Task prompt:
From the line containing "none -> yellow brick F2:F3 level 1" through the final line of the records, reproduce every line exactly.

Exercise data:
§ §

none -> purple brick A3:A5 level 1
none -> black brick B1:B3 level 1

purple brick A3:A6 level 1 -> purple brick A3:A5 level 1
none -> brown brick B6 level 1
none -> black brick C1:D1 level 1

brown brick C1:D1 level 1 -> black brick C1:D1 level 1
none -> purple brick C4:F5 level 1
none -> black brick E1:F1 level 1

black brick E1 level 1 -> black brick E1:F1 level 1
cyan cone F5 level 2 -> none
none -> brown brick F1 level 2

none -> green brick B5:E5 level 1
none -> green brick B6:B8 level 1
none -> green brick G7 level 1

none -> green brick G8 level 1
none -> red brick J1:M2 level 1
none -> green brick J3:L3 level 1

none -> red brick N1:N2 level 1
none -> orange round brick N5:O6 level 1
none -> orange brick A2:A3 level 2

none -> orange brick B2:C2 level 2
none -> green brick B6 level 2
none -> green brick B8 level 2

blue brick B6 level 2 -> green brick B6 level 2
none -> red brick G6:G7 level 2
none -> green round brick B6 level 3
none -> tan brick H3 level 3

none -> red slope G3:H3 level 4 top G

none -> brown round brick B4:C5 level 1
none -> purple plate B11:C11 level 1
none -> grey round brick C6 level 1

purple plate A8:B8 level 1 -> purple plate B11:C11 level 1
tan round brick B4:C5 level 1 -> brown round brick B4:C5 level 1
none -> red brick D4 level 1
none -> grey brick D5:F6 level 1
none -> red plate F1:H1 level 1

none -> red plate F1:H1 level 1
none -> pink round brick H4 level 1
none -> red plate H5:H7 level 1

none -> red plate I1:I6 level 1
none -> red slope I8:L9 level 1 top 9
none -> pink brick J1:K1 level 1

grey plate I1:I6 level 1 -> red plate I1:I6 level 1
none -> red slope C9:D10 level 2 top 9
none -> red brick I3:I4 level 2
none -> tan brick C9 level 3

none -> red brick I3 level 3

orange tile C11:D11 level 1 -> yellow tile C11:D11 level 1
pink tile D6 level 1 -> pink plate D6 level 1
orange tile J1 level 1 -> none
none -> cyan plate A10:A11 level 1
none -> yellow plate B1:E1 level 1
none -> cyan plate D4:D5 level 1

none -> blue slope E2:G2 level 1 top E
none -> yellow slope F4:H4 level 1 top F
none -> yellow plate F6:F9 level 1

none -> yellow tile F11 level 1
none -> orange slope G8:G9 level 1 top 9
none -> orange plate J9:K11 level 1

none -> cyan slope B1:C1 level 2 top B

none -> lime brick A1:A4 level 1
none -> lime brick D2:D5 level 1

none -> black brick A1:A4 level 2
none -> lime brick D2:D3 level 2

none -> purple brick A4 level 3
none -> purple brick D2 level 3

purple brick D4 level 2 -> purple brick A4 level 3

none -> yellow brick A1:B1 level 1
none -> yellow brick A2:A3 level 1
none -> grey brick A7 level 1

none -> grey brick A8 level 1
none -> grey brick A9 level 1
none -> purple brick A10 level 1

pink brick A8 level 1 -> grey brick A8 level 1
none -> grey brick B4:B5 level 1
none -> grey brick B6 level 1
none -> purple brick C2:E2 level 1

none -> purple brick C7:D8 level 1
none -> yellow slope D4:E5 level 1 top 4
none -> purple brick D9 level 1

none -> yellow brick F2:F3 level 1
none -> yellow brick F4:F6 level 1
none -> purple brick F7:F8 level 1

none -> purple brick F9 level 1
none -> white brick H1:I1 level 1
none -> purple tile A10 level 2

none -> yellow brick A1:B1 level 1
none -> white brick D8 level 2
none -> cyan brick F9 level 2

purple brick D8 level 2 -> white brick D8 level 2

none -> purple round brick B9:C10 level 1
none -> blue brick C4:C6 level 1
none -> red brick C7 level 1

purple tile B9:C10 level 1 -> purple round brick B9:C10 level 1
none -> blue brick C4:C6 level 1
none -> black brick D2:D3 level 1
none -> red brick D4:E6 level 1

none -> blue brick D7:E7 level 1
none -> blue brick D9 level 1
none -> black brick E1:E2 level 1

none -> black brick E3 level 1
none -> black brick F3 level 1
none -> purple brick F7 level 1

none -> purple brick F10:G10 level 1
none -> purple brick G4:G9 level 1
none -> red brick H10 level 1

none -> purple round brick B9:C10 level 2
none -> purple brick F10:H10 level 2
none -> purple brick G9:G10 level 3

§ §

Problem solution:
none -> yellow brick F2:F3 level 1
none -> yellow brick F4:F6 level 1
none -> purple brick F7:F8 level 1

none -> purple brick F9 level 1
none -> white brick H1:I1 level 1
none -> purple tile A10 level 2

none -> yellow brick A1:B1 level 1
none -> white brick D8 level 2
none -> cyan brick F9 level 2

purple brick D8 level 2 -> white brick D8 level 2

none -> purple round brick B9:C10 level 1
none -> blue brick C4:C6 level 1
none -> red brick C7 level 1

purple tile B9:C10 level 1 -> purple round brick B9:C10 level 1
none -> blue brick C4:C6 level 1
none -> black brick D2:D3 level 1
none -> red brick D4:E6 level 1

none -> blue brick D7:E7 level 1
none -> blue brick D9 level 1
none -> black brick E1:E2 level 1

none -> black brick E3 level 1
none -> black brick F3 level 1
none -> purple brick F7 level 1

none -> purple brick F10:G10 level 1
none -> purple brick G4:G9 level 1
none -> red brick H10 level 1

none -> purple round brick B9:C10 level 2
none -> purple brick F10:H10 level 2
none -> purple brick G9:G10 level 3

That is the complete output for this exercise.